ACTIVITY: Copy the records that follow exactly as written, but not their pictures.

DATA:
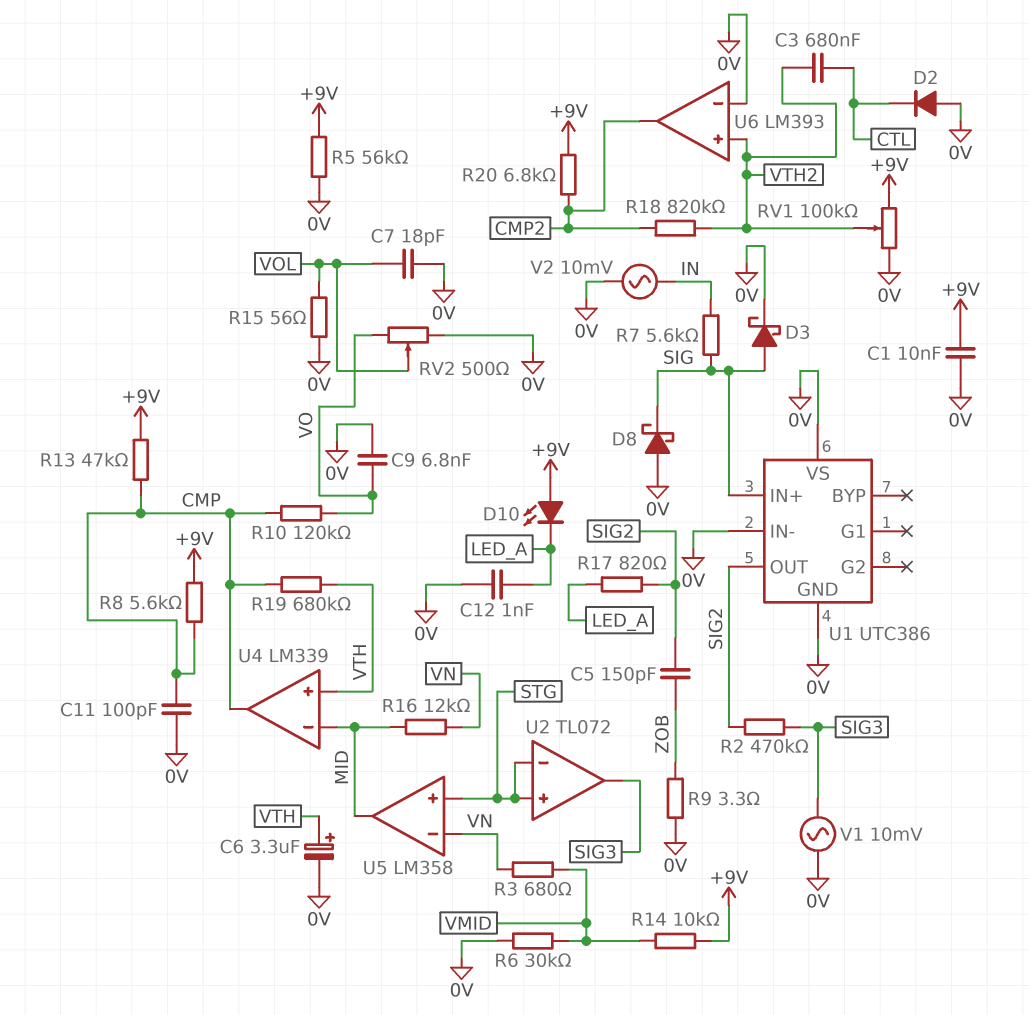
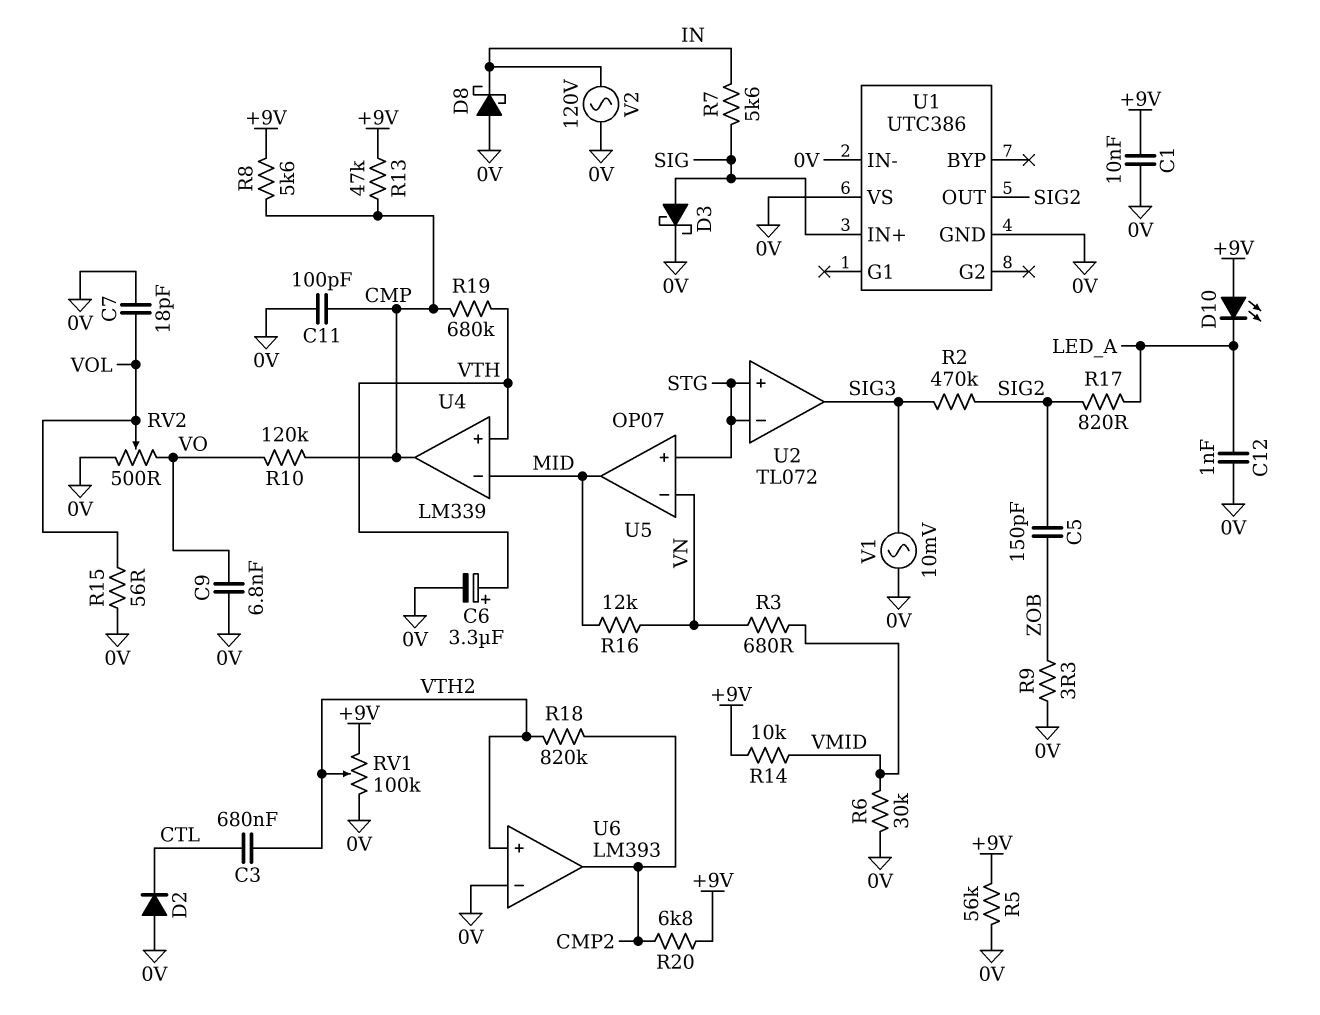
D8: schottky (A 0V, K SIG) -> schottky (A 0V, K IN)
U5: LM358 -> OP07
V2: AC 10mV (0V, IN) -> AC 120V (0V, IN)

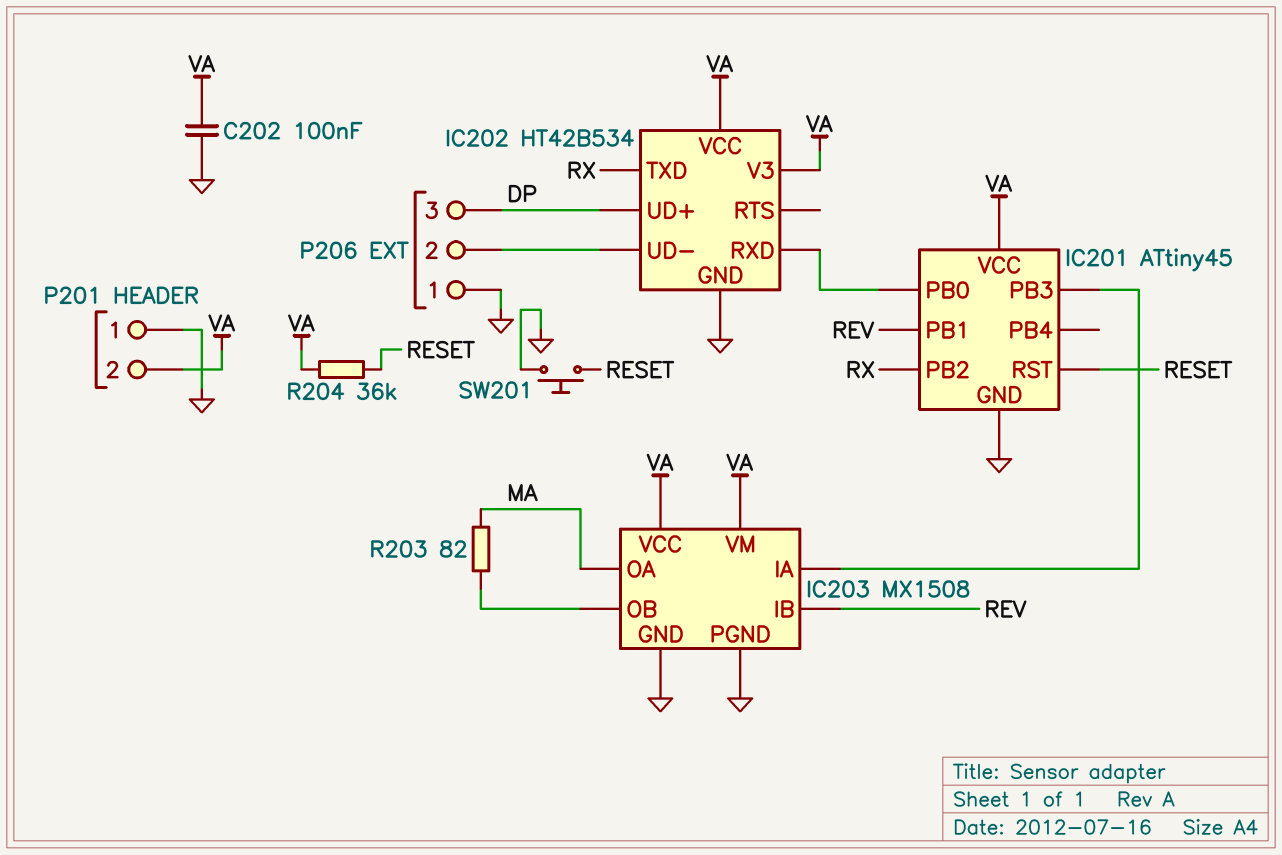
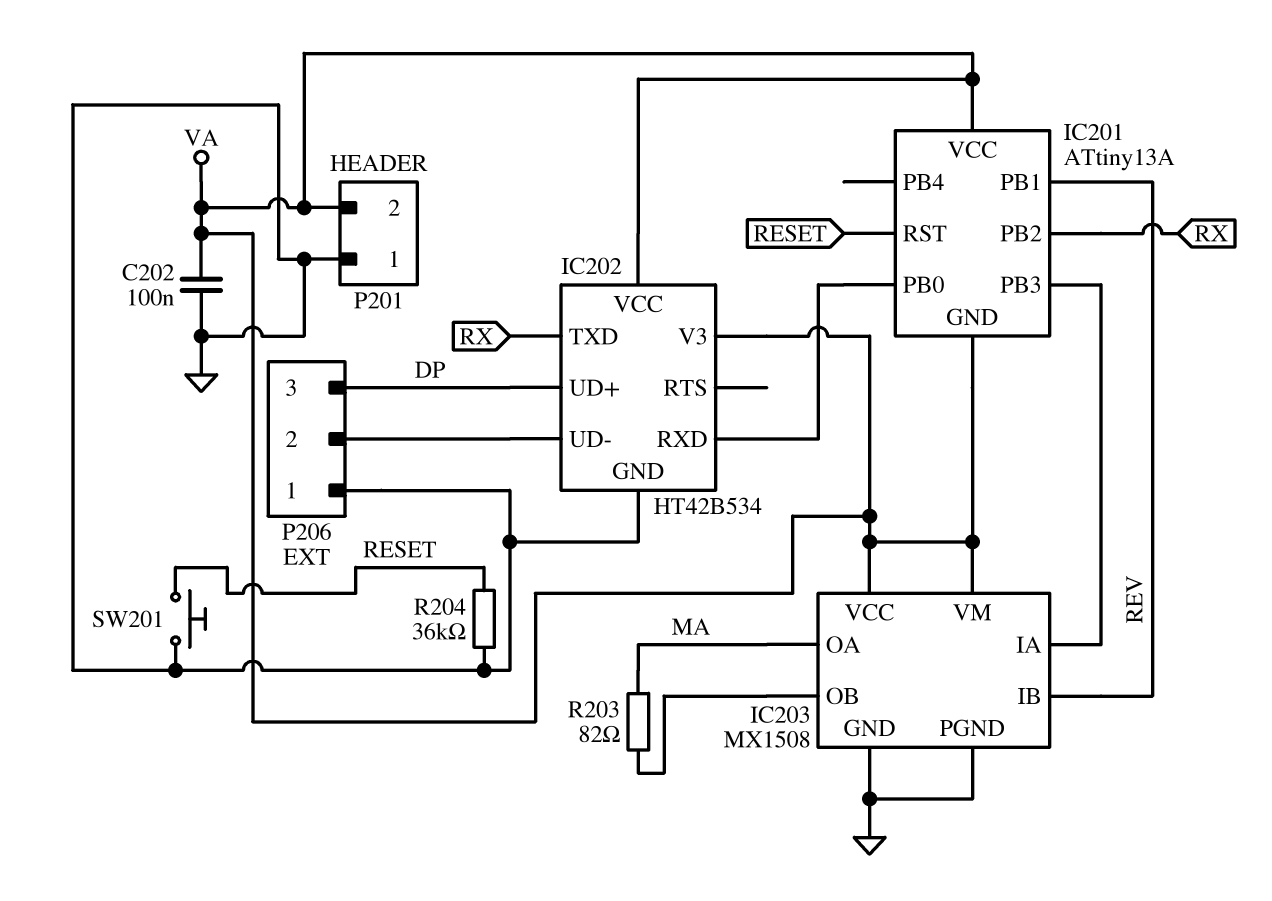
IC201: ATtiny45 -> ATtiny13A
IC201 pin GND: GND -> VA
R204: 36k (RESET, VA) -> 36k (GND, RESET)

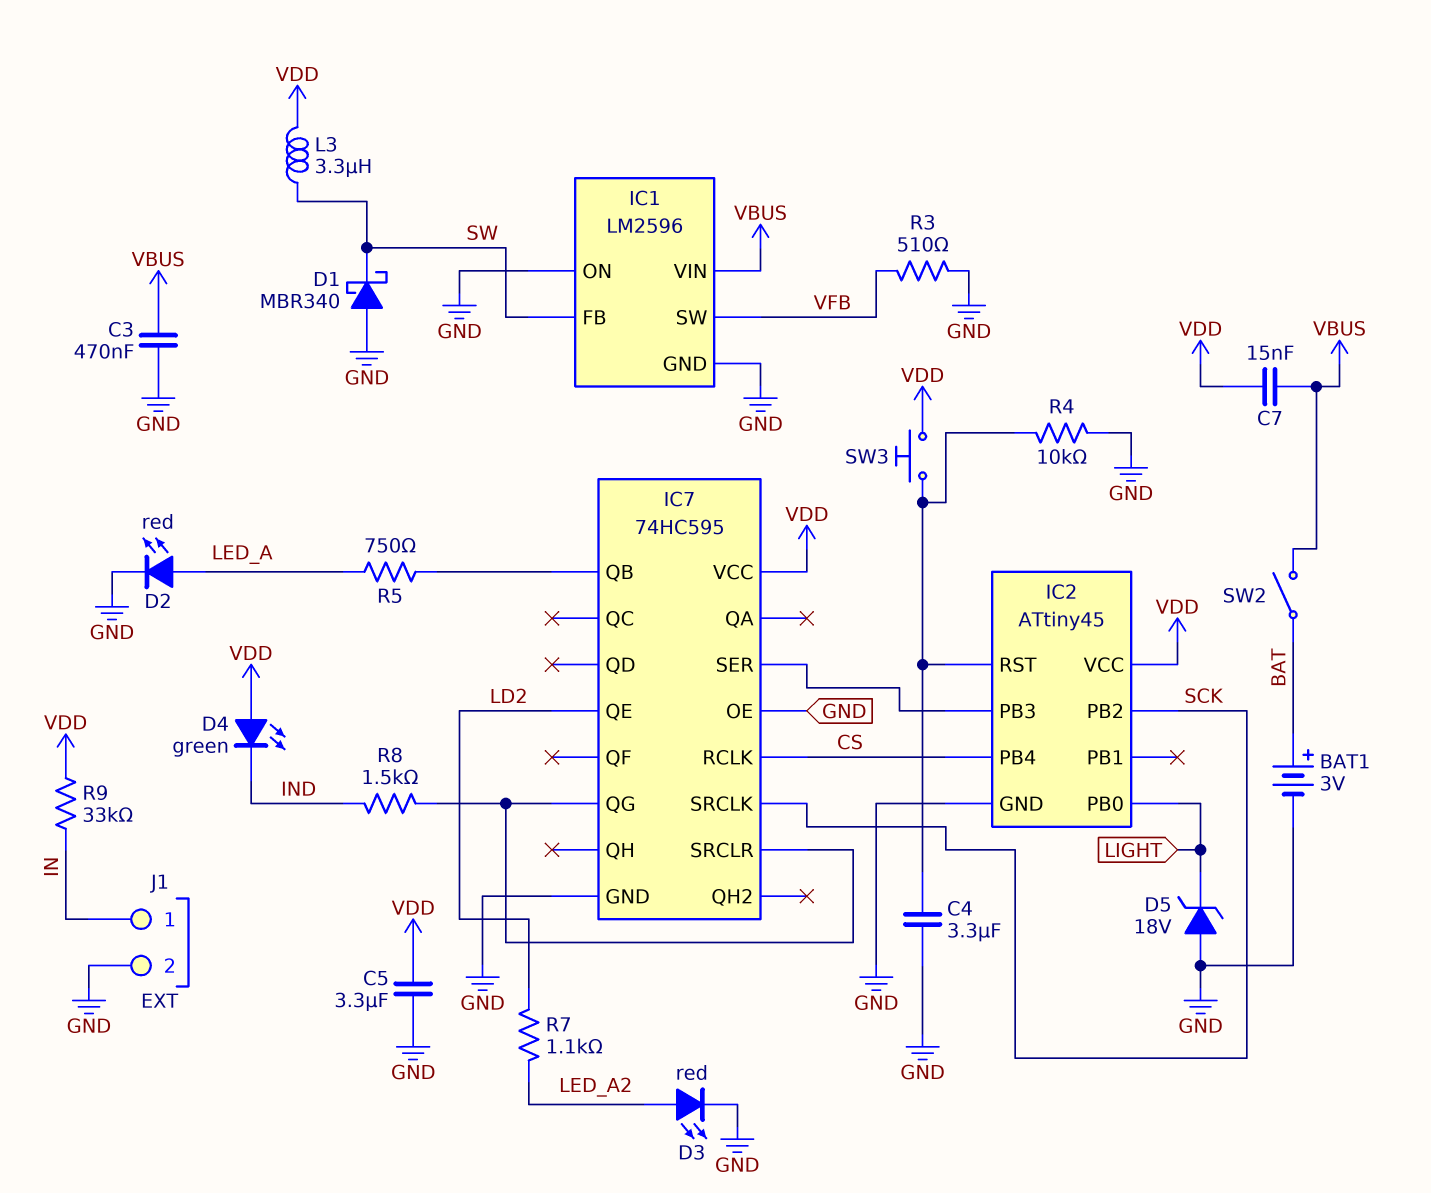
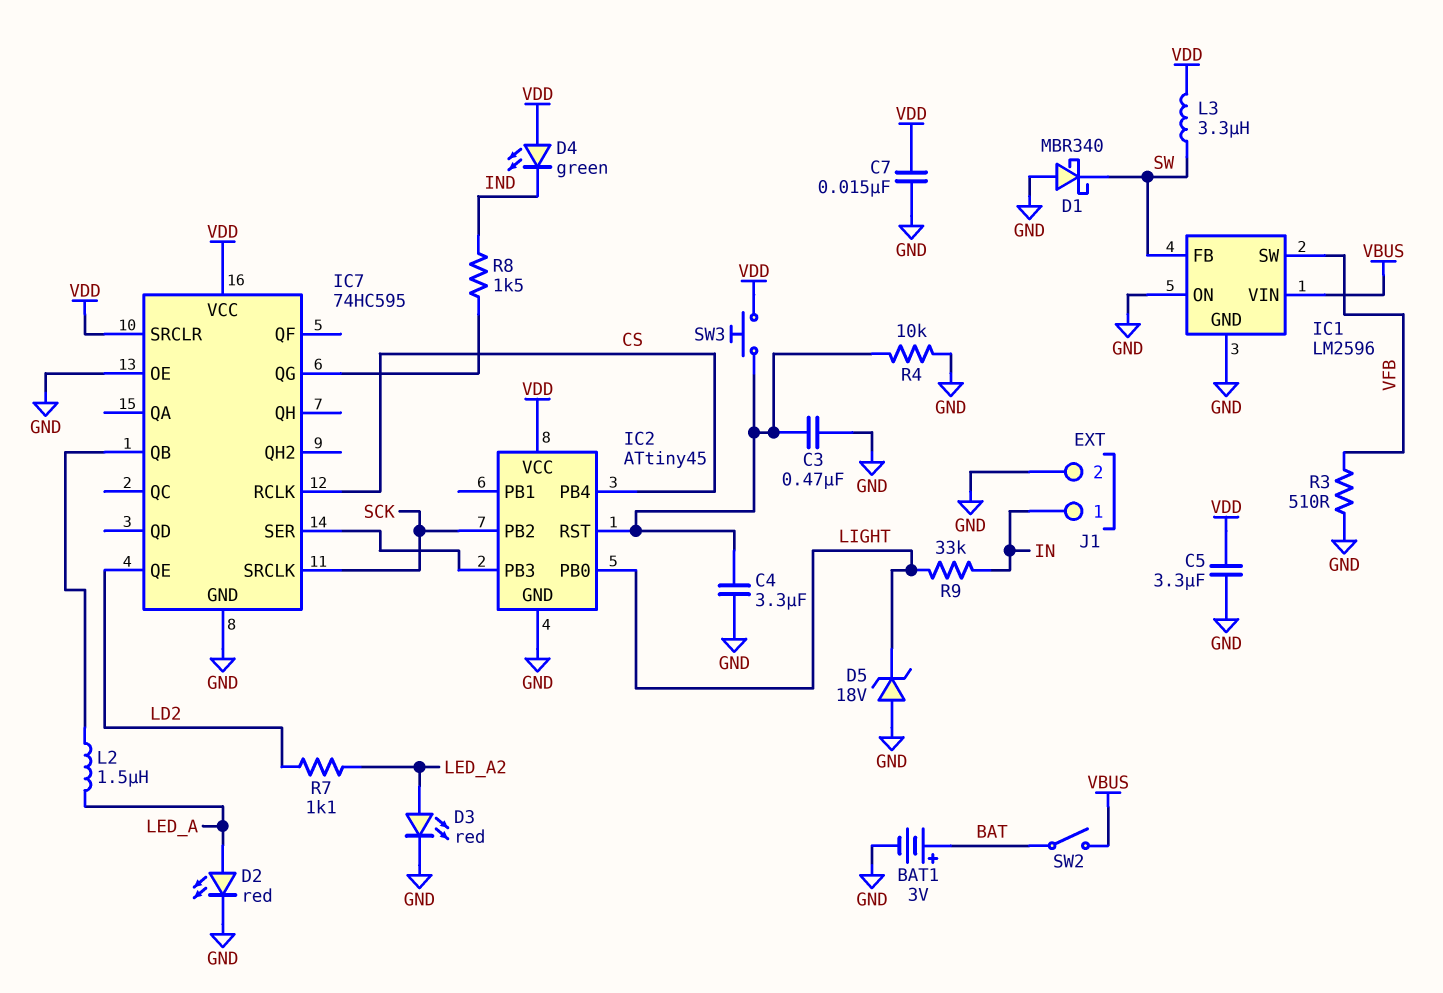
C3: 470nF (GND, VBUS) -> 470nF (GND, IC2/RST)
C7: 15nF (VBUS, VDD) -> 15nF (GND, VDD)
IC7 pin SRCLR: IC7/QG -> VDD
L2: none -> 1.5uH (IC7/QB, LED_A)
R5: 750 (IC7/QB, LED_A) -> none
R9: 33k (IN, VDD) -> 33k (IN, LIGHT)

EXERCISE RESPONSE:
D8: schottky (A 0V, K SIG) -> schottky (A 0V, K IN)
U5: LM358 -> OP07
V2: AC 10mV (0V, IN) -> AC 120V (0V, IN)

IC201: ATtiny45 -> ATtiny13A
IC201 pin GND: GND -> VA
R204: 36k (RESET, VA) -> 36k (GND, RESET)

C3: 470nF (GND, VBUS) -> 470nF (GND, IC2/RST)
C7: 15nF (VBUS, VDD) -> 15nF (GND, VDD)
IC7 pin SRCLR: IC7/QG -> VDD
L2: none -> 1.5uH (IC7/QB, LED_A)
R5: 750 (IC7/QB, LED_A) -> none
R9: 33k (IN, VDD) -> 33k (IN, LIGHT)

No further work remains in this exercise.